About this task ▸
Look below for the line holding "op=resize; was=green automobile;" and the line holding "op=rotate; was=ebony cap;". Transcribe exactly those lines and all lines between them, nothing more.
===== Task data =====
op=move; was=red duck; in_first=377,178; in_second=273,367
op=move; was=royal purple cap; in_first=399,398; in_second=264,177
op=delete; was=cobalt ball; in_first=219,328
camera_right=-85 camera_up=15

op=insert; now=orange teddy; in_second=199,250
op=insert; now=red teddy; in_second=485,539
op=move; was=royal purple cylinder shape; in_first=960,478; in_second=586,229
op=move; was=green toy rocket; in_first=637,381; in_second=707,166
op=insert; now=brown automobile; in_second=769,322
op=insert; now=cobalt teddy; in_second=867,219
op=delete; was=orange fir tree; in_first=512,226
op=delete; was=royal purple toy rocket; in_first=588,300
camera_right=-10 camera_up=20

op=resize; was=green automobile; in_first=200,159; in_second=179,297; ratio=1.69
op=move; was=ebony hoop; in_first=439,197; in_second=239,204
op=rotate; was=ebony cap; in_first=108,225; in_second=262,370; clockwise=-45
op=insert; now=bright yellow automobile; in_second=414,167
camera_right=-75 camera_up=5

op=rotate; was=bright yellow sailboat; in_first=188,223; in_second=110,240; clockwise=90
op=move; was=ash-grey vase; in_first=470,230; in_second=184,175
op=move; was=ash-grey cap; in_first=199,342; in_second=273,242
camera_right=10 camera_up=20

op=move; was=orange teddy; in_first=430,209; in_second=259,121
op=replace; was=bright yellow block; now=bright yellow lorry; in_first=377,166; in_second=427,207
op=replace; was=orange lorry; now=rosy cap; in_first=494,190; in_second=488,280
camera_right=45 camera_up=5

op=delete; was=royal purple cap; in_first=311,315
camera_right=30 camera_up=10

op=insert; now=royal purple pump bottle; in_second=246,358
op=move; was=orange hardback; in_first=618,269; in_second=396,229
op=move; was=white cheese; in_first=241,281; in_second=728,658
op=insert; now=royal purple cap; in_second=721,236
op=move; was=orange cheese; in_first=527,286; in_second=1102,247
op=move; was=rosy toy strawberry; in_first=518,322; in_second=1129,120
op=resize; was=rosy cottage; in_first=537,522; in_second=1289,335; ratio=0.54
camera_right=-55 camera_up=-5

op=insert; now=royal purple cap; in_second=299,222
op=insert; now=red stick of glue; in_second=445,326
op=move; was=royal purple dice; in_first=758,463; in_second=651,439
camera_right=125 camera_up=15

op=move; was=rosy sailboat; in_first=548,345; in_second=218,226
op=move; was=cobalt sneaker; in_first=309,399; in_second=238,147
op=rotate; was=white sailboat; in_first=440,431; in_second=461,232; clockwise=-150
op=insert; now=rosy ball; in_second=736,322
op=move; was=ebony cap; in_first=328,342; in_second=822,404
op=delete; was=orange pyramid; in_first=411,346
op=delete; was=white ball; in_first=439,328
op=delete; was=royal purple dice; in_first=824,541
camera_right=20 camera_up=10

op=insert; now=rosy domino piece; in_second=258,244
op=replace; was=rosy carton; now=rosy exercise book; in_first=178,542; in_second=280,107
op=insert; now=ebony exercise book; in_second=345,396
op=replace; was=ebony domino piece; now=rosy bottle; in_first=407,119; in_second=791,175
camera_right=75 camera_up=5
=====
Response ▸
op=resize; was=green automobile; in_first=200,159; in_second=179,297; ratio=1.69
op=move; was=ebony hoop; in_first=439,197; in_second=239,204
op=rotate; was=ebony cap; in_first=108,225; in_second=262,370; clockwise=-45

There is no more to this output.